Your objective:
Below are entries; count each line that holds the word "wiper" and report the number without any other words.

Collected data:
....

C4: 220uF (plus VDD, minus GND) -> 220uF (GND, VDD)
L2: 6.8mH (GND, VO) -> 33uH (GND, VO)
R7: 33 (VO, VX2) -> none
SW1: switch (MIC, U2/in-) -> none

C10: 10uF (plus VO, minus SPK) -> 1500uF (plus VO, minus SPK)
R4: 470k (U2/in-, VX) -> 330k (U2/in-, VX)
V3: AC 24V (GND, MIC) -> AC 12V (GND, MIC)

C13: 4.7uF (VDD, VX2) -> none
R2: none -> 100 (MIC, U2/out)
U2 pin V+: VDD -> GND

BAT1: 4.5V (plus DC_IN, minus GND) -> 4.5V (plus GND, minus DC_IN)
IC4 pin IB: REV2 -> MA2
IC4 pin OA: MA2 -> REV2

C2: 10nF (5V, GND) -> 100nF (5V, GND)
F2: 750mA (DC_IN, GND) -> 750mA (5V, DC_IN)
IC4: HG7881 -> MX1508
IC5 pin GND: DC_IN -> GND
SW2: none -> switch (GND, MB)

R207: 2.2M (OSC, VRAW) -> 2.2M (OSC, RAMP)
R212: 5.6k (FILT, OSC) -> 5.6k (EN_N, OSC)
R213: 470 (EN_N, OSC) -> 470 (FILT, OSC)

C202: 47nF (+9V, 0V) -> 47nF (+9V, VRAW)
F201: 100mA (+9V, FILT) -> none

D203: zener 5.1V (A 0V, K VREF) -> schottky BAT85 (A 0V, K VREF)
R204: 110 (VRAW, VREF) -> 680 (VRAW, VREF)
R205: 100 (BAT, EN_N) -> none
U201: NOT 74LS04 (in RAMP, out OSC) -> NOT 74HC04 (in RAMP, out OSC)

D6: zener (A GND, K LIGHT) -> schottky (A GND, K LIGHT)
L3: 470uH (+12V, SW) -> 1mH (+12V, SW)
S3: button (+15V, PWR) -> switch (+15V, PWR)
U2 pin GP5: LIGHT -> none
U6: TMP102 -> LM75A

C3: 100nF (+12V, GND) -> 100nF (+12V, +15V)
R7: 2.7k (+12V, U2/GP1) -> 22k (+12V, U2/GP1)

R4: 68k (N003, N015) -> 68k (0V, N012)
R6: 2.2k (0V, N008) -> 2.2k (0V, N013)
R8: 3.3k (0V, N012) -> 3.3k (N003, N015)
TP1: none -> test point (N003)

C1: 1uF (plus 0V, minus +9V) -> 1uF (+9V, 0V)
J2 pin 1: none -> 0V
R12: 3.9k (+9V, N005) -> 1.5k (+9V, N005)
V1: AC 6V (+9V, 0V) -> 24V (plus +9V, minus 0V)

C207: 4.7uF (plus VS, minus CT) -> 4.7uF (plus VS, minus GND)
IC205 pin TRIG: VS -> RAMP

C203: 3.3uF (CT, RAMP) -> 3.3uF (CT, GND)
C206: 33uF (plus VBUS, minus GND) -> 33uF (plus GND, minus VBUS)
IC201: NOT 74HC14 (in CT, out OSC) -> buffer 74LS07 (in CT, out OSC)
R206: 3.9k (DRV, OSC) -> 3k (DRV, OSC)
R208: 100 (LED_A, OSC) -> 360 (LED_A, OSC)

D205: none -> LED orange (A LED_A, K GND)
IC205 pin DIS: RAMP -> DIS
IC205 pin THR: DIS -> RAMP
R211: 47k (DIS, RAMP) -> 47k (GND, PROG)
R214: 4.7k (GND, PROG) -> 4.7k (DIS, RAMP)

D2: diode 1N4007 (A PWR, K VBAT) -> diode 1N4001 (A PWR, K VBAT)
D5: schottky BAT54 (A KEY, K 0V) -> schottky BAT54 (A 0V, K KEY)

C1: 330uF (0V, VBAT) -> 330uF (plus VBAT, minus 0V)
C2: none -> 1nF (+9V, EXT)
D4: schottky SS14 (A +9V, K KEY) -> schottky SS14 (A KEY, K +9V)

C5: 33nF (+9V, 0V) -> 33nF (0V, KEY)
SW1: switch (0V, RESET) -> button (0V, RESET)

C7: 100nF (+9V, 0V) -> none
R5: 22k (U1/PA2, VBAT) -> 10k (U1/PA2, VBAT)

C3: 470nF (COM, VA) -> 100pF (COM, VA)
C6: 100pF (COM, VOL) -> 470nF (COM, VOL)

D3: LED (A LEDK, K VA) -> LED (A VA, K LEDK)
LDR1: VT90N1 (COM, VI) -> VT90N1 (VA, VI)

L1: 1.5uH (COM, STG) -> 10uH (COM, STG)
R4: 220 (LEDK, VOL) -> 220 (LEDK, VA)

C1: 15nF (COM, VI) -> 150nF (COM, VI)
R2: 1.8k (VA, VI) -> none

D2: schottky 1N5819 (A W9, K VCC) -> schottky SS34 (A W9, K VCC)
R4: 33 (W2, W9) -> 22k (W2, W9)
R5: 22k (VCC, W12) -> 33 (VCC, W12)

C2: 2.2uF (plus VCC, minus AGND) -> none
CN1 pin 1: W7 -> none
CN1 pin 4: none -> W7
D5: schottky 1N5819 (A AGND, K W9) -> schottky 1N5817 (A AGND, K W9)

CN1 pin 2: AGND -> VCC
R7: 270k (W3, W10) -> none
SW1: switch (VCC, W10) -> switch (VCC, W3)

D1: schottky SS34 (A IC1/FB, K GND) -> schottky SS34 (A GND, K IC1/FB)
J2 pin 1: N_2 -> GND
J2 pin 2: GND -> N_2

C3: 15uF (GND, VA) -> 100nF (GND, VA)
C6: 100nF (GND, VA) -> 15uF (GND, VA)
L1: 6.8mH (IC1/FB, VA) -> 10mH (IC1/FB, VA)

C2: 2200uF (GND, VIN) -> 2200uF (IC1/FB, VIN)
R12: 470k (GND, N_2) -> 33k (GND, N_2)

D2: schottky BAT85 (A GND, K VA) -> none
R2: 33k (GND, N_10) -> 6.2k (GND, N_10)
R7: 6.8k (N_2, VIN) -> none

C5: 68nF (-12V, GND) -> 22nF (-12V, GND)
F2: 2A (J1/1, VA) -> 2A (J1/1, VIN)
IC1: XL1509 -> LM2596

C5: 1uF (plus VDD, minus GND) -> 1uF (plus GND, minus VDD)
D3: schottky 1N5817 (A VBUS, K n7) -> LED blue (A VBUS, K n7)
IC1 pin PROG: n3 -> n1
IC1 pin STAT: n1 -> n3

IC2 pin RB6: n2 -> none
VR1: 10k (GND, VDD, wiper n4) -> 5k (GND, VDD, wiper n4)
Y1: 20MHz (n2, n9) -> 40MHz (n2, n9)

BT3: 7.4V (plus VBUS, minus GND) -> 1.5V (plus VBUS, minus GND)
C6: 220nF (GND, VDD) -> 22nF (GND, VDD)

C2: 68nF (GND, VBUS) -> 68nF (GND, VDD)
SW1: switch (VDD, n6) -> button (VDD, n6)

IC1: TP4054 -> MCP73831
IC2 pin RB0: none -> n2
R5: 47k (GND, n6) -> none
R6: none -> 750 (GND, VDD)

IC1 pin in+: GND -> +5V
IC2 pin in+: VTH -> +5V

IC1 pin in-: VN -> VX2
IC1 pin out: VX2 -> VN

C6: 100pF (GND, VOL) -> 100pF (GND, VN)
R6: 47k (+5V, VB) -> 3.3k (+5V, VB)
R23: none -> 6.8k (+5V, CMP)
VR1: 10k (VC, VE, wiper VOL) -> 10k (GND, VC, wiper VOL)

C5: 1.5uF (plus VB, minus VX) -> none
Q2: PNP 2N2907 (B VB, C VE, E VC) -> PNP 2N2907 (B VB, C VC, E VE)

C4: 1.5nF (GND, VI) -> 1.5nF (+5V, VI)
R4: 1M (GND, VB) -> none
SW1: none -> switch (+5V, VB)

....

Answer for this exercise:
2